» Description of the task: Retype all of the entries exactly as they appear.

****

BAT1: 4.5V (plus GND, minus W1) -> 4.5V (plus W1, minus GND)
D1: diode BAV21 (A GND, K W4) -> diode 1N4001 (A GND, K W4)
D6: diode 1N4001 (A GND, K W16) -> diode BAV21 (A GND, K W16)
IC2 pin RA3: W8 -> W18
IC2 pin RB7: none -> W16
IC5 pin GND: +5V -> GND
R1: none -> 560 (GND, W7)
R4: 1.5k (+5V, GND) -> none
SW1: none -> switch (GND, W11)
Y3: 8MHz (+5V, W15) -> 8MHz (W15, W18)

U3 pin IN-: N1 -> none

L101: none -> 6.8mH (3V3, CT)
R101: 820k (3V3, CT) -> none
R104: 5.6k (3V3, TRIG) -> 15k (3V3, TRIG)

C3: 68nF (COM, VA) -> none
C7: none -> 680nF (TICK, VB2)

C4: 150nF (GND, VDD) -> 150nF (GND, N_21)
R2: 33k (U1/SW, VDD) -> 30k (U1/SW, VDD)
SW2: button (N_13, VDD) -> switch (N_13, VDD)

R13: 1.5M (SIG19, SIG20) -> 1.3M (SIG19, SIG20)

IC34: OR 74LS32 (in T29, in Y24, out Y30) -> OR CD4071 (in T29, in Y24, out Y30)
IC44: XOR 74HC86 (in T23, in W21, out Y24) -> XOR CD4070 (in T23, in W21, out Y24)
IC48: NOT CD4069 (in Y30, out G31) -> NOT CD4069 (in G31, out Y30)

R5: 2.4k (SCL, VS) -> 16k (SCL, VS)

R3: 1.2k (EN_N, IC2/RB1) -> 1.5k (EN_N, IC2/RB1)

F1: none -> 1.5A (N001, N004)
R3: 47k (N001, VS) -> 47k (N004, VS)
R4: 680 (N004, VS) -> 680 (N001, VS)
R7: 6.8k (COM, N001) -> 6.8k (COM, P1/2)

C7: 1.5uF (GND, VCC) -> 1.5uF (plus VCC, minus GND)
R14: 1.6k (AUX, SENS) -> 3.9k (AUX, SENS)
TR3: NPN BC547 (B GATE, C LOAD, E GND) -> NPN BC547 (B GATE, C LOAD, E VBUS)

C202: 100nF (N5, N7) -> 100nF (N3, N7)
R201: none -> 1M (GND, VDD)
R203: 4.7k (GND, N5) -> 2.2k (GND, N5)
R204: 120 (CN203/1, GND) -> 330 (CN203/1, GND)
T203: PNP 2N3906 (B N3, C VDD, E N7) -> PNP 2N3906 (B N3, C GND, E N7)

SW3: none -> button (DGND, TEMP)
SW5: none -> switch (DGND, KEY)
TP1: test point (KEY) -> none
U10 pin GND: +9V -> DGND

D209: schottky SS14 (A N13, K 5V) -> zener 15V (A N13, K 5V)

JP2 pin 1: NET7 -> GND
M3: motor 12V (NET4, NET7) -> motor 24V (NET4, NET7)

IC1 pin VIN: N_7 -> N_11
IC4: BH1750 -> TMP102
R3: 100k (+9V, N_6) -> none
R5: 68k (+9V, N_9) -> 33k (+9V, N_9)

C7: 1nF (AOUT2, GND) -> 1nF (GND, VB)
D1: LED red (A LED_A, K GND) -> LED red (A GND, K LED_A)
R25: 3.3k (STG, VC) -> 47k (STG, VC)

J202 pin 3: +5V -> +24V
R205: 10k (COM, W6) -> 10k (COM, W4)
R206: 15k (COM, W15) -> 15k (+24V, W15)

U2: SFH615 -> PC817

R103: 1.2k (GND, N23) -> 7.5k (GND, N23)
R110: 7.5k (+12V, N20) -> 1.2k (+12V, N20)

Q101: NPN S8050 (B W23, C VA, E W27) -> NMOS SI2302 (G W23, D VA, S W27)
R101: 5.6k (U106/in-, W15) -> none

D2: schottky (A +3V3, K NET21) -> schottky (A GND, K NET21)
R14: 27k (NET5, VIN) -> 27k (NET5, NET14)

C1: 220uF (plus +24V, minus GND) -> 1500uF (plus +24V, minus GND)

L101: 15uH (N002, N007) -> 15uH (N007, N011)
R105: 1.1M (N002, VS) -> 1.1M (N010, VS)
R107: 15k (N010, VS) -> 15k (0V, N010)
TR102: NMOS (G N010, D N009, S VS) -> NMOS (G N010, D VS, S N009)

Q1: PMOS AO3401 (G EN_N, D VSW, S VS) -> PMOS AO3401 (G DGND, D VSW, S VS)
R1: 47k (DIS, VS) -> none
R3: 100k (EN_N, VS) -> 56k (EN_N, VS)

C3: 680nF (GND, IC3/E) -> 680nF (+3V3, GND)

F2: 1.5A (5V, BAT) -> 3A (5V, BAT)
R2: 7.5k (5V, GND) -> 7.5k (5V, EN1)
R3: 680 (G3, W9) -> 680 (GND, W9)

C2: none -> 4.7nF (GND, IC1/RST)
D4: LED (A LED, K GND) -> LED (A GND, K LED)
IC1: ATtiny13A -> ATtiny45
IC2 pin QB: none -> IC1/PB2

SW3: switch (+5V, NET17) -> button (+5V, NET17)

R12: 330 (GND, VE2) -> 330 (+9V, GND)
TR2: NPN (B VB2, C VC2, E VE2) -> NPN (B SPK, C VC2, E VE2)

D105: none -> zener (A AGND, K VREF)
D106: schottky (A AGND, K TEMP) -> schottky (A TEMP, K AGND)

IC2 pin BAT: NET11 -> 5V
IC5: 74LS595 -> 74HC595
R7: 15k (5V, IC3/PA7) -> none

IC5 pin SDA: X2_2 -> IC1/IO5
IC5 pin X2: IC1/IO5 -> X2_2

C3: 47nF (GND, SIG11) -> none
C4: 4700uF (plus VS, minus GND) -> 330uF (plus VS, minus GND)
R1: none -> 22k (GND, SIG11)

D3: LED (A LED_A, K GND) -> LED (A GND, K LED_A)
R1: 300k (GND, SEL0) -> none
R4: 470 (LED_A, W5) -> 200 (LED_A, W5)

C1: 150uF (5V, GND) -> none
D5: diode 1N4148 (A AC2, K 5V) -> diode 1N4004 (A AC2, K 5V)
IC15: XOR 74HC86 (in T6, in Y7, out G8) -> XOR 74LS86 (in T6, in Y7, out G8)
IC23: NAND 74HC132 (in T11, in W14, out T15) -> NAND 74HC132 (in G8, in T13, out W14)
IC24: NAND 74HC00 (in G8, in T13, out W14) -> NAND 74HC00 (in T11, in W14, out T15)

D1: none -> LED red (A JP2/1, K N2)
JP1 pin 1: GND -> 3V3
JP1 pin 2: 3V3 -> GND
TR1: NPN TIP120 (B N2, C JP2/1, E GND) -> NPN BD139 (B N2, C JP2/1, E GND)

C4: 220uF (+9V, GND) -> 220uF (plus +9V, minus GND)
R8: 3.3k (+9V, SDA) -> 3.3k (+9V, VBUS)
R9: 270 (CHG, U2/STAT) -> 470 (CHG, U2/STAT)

****

» Solution for this problem:
BAT1: 4.5V (plus GND, minus W1) -> 4.5V (plus W1, minus GND)
D1: diode BAV21 (A GND, K W4) -> diode 1N4001 (A GND, K W4)
D6: diode 1N4001 (A GND, K W16) -> diode BAV21 (A GND, K W16)
IC2 pin RA3: W8 -> W18
IC2 pin RB7: none -> W16
IC5 pin GND: +5V -> GND
R1: none -> 560 (GND, W7)
R4: 1.5k (+5V, GND) -> none
SW1: none -> switch (GND, W11)
Y3: 8MHz (+5V, W15) -> 8MHz (W15, W18)

U3 pin IN-: N1 -> none

L101: none -> 6.8mH (3V3, CT)
R101: 820k (3V3, CT) -> none
R104: 5.6k (3V3, TRIG) -> 15k (3V3, TRIG)

C3: 68nF (COM, VA) -> none
C7: none -> 680nF (TICK, VB2)

C4: 150nF (GND, VDD) -> 150nF (GND, N_21)
R2: 33k (U1/SW, VDD) -> 30k (U1/SW, VDD)
SW2: button (N_13, VDD) -> switch (N_13, VDD)

R13: 1.5M (SIG19, SIG20) -> 1.3M (SIG19, SIG20)

IC34: OR 74LS32 (in T29, in Y24, out Y30) -> OR CD4071 (in T29, in Y24, out Y30)
IC44: XOR 74HC86 (in T23, in W21, out Y24) -> XOR CD4070 (in T23, in W21, out Y24)
IC48: NOT CD4069 (in Y30, out G31) -> NOT CD4069 (in G31, out Y30)

R5: 2.4k (SCL, VS) -> 16k (SCL, VS)

R3: 1.2k (EN_N, IC2/RB1) -> 1.5k (EN_N, IC2/RB1)

F1: none -> 1.5A (N001, N004)
R3: 47k (N001, VS) -> 47k (N004, VS)
R4: 680 (N004, VS) -> 680 (N001, VS)
R7: 6.8k (COM, N001) -> 6.8k (COM, P1/2)

C7: 1.5uF (GND, VCC) -> 1.5uF (plus VCC, minus GND)
R14: 1.6k (AUX, SENS) -> 3.9k (AUX, SENS)
TR3: NPN BC547 (B GATE, C LOAD, E GND) -> NPN BC547 (B GATE, C LOAD, E VBUS)

C202: 100nF (N5, N7) -> 100nF (N3, N7)
R201: none -> 1M (GND, VDD)
R203: 4.7k (GND, N5) -> 2.2k (GND, N5)
R204: 120 (CN203/1, GND) -> 330 (CN203/1, GND)
T203: PNP 2N3906 (B N3, C VDD, E N7) -> PNP 2N3906 (B N3, C GND, E N7)

SW3: none -> button (DGND, TEMP)
SW5: none -> switch (DGND, KEY)
TP1: test point (KEY) -> none
U10 pin GND: +9V -> DGND

D209: schottky SS14 (A N13, K 5V) -> zener 15V (A N13, K 5V)

JP2 pin 1: NET7 -> GND
M3: motor 12V (NET4, NET7) -> motor 24V (NET4, NET7)

IC1 pin VIN: N_7 -> N_11
IC4: BH1750 -> TMP102
R3: 100k (+9V, N_6) -> none
R5: 68k (+9V, N_9) -> 33k (+9V, N_9)

C7: 1nF (AOUT2, GND) -> 1nF (GND, VB)
D1: LED red (A LED_A, K GND) -> LED red (A GND, K LED_A)
R25: 3.3k (STG, VC) -> 47k (STG, VC)

J202 pin 3: +5V -> +24V
R205: 10k (COM, W6) -> 10k (COM, W4)
R206: 15k (COM, W15) -> 15k (+24V, W15)

U2: SFH615 -> PC817

R103: 1.2k (GND, N23) -> 7.5k (GND, N23)
R110: 7.5k (+12V, N20) -> 1.2k (+12V, N20)

Q101: NPN S8050 (B W23, C VA, E W27) -> NMOS SI2302 (G W23, D VA, S W27)
R101: 5.6k (U106/in-, W15) -> none

D2: schottky (A +3V3, K NET21) -> schottky (A GND, K NET21)
R14: 27k (NET5, VIN) -> 27k (NET5, NET14)

C1: 220uF (plus +24V, minus GND) -> 1500uF (plus +24V, minus GND)

L101: 15uH (N002, N007) -> 15uH (N007, N011)
R105: 1.1M (N002, VS) -> 1.1M (N010, VS)
R107: 15k (N010, VS) -> 15k (0V, N010)
TR102: NMOS (G N010, D N009, S VS) -> NMOS (G N010, D VS, S N009)

Q1: PMOS AO3401 (G EN_N, D VSW, S VS) -> PMOS AO3401 (G DGND, D VSW, S VS)
R1: 47k (DIS, VS) -> none
R3: 100k (EN_N, VS) -> 56k (EN_N, VS)

C3: 680nF (GND, IC3/E) -> 680nF (+3V3, GND)

F2: 1.5A (5V, BAT) -> 3A (5V, BAT)
R2: 7.5k (5V, GND) -> 7.5k (5V, EN1)
R3: 680 (G3, W9) -> 680 (GND, W9)

C2: none -> 4.7nF (GND, IC1/RST)
D4: LED (A LED, K GND) -> LED (A GND, K LED)
IC1: ATtiny13A -> ATtiny45
IC2 pin QB: none -> IC1/PB2

SW3: switch (+5V, NET17) -> button (+5V, NET17)

R12: 330 (GND, VE2) -> 330 (+9V, GND)
TR2: NPN (B VB2, C VC2, E VE2) -> NPN (B SPK, C VC2, E VE2)

D105: none -> zener (A AGND, K VREF)
D106: schottky (A AGND, K TEMP) -> schottky (A TEMP, K AGND)

IC2 pin BAT: NET11 -> 5V
IC5: 74LS595 -> 74HC595
R7: 15k (5V, IC3/PA7) -> none

IC5 pin SDA: X2_2 -> IC1/IO5
IC5 pin X2: IC1/IO5 -> X2_2

C3: 47nF (GND, SIG11) -> none
C4: 4700uF (plus VS, minus GND) -> 330uF (plus VS, minus GND)
R1: none -> 22k (GND, SIG11)

D3: LED (A LED_A, K GND) -> LED (A GND, K LED_A)
R1: 300k (GND, SEL0) -> none
R4: 470 (LED_A, W5) -> 200 (LED_A, W5)

C1: 150uF (5V, GND) -> none
D5: diode 1N4148 (A AC2, K 5V) -> diode 1N4004 (A AC2, K 5V)
IC15: XOR 74HC86 (in T6, in Y7, out G8) -> XOR 74LS86 (in T6, in Y7, out G8)
IC23: NAND 74HC132 (in T11, in W14, out T15) -> NAND 74HC132 (in G8, in T13, out W14)
IC24: NAND 74HC00 (in G8, in T13, out W14) -> NAND 74HC00 (in T11, in W14, out T15)

D1: none -> LED red (A JP2/1, K N2)
JP1 pin 1: GND -> 3V3
JP1 pin 2: 3V3 -> GND
TR1: NPN TIP120 (B N2, C JP2/1, E GND) -> NPN BD139 (B N2, C JP2/1, E GND)

C4: 220uF (+9V, GND) -> 220uF (plus +9V, minus GND)
R8: 3.3k (+9V, SDA) -> 3.3k (+9V, VBUS)
R9: 270 (CHG, U2/STAT) -> 470 (CHG, U2/STAT)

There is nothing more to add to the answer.